## [What the task requires]
Collect every line in the records below that contains the word "Identify". Only matches with the same upper and lower case count.

## [Source records]
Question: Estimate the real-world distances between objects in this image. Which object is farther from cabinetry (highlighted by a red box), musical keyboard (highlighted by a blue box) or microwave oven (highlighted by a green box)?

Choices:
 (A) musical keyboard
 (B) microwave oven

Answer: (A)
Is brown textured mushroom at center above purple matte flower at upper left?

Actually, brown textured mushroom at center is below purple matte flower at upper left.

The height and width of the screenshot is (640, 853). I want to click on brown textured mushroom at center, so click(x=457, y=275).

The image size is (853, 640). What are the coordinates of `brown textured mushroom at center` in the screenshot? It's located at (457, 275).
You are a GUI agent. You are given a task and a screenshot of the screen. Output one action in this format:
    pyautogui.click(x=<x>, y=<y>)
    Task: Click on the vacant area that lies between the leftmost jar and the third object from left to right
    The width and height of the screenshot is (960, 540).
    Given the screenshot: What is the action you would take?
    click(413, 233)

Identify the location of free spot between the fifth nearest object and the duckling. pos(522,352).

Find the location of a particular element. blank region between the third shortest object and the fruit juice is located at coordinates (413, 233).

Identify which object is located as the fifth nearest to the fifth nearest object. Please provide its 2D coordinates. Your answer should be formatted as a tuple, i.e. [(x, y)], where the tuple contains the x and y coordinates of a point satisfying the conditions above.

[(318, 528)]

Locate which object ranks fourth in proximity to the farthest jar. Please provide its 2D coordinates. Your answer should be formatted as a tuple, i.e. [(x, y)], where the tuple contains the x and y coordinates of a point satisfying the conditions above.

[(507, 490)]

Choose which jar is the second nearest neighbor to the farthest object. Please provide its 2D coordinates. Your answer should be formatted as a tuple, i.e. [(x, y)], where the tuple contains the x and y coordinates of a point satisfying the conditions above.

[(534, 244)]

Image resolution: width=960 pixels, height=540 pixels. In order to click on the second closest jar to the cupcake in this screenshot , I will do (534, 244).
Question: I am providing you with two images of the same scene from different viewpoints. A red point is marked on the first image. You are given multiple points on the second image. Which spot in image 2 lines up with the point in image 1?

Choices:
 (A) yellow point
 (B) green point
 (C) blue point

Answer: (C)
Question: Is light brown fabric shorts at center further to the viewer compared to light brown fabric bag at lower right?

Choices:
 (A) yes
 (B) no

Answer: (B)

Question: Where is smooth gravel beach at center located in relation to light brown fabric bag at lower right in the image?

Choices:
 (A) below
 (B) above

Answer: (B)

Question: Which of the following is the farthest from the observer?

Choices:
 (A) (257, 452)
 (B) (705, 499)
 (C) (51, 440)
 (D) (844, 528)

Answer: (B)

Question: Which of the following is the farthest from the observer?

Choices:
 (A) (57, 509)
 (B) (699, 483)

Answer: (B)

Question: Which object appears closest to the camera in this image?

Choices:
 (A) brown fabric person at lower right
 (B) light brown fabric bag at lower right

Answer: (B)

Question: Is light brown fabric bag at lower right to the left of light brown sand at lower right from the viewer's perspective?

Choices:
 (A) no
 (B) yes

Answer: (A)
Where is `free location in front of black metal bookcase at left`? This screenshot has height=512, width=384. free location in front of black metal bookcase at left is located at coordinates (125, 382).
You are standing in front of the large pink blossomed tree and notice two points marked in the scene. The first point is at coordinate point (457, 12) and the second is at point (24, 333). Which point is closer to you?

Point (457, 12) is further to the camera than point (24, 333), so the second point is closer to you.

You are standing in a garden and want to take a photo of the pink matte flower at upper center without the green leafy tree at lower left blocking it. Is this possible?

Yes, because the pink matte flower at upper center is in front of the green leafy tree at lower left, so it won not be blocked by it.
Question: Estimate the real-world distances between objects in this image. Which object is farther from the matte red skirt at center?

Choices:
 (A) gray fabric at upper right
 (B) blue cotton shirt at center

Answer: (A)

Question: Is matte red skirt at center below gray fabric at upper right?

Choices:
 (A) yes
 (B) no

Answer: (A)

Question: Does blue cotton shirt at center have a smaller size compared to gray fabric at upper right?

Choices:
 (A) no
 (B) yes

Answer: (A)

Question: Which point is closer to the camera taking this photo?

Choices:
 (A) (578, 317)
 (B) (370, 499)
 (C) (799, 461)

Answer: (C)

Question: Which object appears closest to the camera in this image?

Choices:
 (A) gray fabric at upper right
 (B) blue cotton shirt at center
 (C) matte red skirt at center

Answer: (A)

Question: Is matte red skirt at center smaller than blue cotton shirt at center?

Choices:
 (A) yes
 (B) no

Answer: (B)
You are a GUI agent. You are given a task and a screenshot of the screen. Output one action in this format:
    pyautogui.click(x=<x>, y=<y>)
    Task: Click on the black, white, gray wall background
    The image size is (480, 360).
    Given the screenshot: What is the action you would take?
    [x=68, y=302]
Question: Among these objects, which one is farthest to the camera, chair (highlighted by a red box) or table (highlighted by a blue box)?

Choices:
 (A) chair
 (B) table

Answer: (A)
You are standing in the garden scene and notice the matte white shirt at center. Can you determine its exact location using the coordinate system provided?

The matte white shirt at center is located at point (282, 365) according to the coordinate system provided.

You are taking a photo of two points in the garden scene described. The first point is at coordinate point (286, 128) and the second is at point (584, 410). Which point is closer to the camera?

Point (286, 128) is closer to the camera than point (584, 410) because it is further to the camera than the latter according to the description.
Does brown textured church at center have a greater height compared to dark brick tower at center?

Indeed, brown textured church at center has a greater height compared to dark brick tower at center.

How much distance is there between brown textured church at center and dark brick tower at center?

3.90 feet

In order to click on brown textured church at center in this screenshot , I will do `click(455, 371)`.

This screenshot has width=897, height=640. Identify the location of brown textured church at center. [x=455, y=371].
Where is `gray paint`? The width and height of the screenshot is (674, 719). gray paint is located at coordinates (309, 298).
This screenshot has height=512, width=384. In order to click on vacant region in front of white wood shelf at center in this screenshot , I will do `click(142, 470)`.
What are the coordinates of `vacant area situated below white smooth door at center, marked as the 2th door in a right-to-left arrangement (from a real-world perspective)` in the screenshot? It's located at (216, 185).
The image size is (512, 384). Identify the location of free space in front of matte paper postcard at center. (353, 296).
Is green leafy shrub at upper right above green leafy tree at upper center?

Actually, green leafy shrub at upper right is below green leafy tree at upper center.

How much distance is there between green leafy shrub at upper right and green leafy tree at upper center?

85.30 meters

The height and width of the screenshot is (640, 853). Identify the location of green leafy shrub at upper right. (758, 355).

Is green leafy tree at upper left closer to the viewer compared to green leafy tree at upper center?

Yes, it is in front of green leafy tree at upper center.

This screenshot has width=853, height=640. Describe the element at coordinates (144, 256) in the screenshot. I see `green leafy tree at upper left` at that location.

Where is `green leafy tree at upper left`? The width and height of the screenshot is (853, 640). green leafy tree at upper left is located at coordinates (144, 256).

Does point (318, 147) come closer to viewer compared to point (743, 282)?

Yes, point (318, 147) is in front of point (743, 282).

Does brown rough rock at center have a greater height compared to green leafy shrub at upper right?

## [Expected answer]
Identify the location of free spot between the fifth nearest object and the duckling. pos(522,352).
Identify which object is located as the fifth nearest to the fifth nearest object. Please provide its 2D coordinates. Your answer should be formatted as a tuple, i.e. [(x, y)], where the tuple contains the x and y coordinates of a point satisfying the conditions above.
This screenshot has width=897, height=640. Identify the location of brown textured church at center. [x=455, y=371].
The image size is (512, 384). Identify the location of free space in front of matte paper postcard at center. (353, 296).
The height and width of the screenshot is (640, 853). Identify the location of green leafy shrub at upper right. (758, 355).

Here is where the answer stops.